Beginning with the first line below, output every record verbatim and leave out the images.

[Records from a data collection]
- - - - - - -

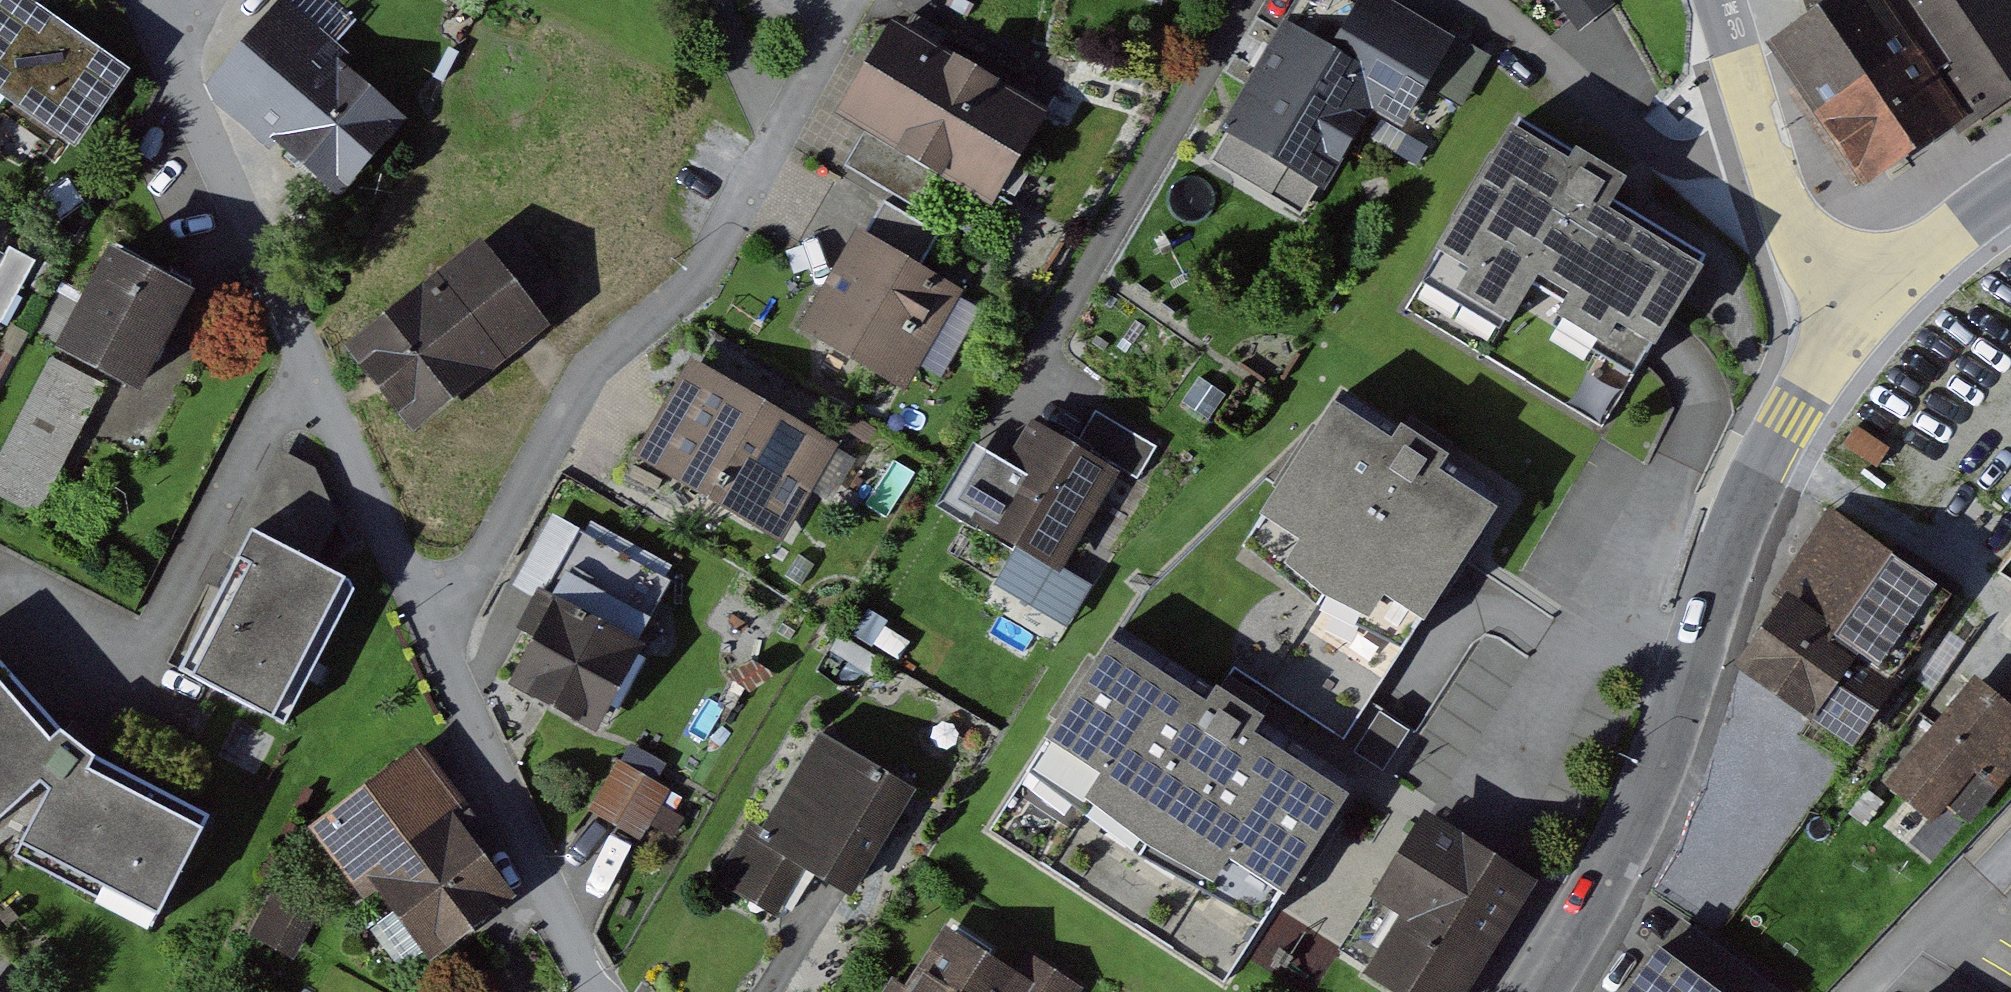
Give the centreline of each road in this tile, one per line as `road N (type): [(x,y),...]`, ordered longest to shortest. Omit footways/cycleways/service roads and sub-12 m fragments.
road 1 (residential): [(863,0),(703,276),(588,376),(438,639)]
road 2 (secondary): [(1537,991),(1650,793),(1753,479),(1789,415),(1863,318)]
road 3 (residential): [(438,639),(151,0)]
road 4 (residential): [(1248,0),(1031,380)]
road 5 (residential): [(603,991),(555,908),(438,639)]
road 6 (residential): [(1766,150),(1693,161),(1653,151),(1482,0)]
road 7 (residential): [(1863,318),(1824,277),(1791,223),(1766,150)]
road 8 (secondary): [(1863,318),(1964,222),(2010,192)]
road 9 (residential): [(1867,991),(1986,879)]
road 10 (residential): [(1766,150),(1720,0)]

- - - - - - -

FINAL ANSWER:
Give the centreline of each road in this tile, one per line as `road N (type): [(x,y),...]`, ordered longest to shortest. Omit footways/cycleways/service roads and sub-12 m fragments.
road 1 (residential): [(863,0),(703,276),(588,376),(438,639)]
road 2 (secondary): [(1537,991),(1650,793),(1753,479),(1789,415),(1863,318)]
road 3 (residential): [(438,639),(151,0)]
road 4 (residential): [(1248,0),(1031,380)]
road 5 (residential): [(603,991),(555,908),(438,639)]
road 6 (residential): [(1766,150),(1693,161),(1653,151),(1482,0)]
road 7 (residential): [(1863,318),(1824,277),(1791,223),(1766,150)]
road 8 (secondary): [(1863,318),(1964,222),(2010,192)]
road 9 (residential): [(1867,991),(1986,879)]
road 10 (residential): [(1766,150),(1720,0)]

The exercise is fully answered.